-- Opening Marker --

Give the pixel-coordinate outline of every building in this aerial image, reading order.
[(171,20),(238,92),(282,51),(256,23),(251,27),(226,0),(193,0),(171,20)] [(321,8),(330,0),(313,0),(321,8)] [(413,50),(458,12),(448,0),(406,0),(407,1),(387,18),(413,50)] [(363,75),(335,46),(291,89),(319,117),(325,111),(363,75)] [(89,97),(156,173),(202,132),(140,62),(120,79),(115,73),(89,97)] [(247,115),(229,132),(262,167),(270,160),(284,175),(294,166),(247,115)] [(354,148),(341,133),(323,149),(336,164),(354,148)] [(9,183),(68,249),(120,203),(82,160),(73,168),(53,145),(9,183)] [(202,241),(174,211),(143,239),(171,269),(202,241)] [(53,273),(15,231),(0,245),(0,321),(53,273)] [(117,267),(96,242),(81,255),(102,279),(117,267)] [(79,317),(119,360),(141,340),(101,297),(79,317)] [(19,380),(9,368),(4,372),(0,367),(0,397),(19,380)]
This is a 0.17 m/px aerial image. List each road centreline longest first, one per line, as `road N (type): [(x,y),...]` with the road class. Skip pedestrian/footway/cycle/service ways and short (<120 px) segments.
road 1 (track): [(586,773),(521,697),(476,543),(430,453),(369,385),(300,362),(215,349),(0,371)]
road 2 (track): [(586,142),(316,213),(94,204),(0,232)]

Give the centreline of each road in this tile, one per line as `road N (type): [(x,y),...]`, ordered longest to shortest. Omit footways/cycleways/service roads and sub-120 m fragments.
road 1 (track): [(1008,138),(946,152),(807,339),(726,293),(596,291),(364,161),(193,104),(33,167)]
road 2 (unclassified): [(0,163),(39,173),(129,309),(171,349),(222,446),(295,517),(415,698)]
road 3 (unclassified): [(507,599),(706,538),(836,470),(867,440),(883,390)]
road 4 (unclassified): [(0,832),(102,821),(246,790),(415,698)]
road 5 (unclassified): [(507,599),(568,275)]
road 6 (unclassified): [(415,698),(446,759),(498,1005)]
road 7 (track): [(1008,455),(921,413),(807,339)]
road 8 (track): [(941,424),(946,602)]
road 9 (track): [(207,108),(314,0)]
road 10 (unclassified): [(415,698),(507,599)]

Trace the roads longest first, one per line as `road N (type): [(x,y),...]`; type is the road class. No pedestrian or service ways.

-- Closing Marker --

An exact transcription of all the entries is needed.

Give the pixel-coordinate outline of every building in this aerial image, reading order.
[(171,20),(238,92),(282,51),(256,23),(251,27),(226,0),(193,0),(171,20)] [(321,8),(330,0),(313,0),(321,8)] [(413,50),(458,12),(448,0),(406,0),(407,1),(387,18),(413,50)] [(363,75),(335,46),(291,89),(319,117),(325,111),(363,75)] [(89,97),(156,173),(202,132),(140,62),(120,79),(115,73),(89,97)] [(247,115),(229,132),(262,167),(270,160),(284,175),(294,166),(247,115)] [(354,148),(341,133),(323,149),(336,164),(354,148)] [(9,183),(68,249),(120,203),(82,160),(73,168),(53,145),(9,183)] [(202,241),(174,211),(143,239),(171,269),(202,241)] [(53,273),(15,231),(0,245),(0,321),(53,273)] [(117,267),(96,242),(81,255),(102,279),(117,267)] [(79,317),(119,360),(141,340),(101,297),(79,317)] [(19,380),(9,368),(4,372),(0,367),(0,397),(19,380)]
This is a 0.17 m/px aerial image. List each road centreline longest first, one per line, as `road N (type): [(x,y),...]` with the road class. Skip pedestrian/footway/cycle/service ways and short (<120 px) segments.
road 1 (track): [(586,773),(521,697),(476,543),(430,453),(369,385),(300,362),(215,349),(0,371)]
road 2 (track): [(586,142),(316,213),(94,204),(0,232)]

Give the centreline of each road in this tile, one per line as `road N (type): [(x,y),...]`, ordered longest to shortest. Omit footways/cycleways/service roads and sub-120 m fragments.
road 1 (track): [(1008,138),(946,152),(807,339),(726,293),(596,291),(364,161),(193,104),(33,167)]
road 2 (unclassified): [(0,163),(39,173),(129,309),(171,349),(222,446),(295,517),(415,698)]
road 3 (unclassified): [(507,599),(706,538),(836,470),(867,440),(883,390)]
road 4 (unclassified): [(0,832),(102,821),(246,790),(415,698)]
road 5 (unclassified): [(507,599),(568,275)]
road 6 (unclassified): [(415,698),(446,759),(498,1005)]
road 7 (track): [(1008,455),(921,413),(807,339)]
road 8 (track): [(941,424),(946,602)]
road 9 (track): [(207,108),(314,0)]
road 10 (unclassified): [(415,698),(507,599)]

Trace the roads longest first, one per line as `road N (type): [(x,y),...]`; type is the road class. No pedestrian or service ways.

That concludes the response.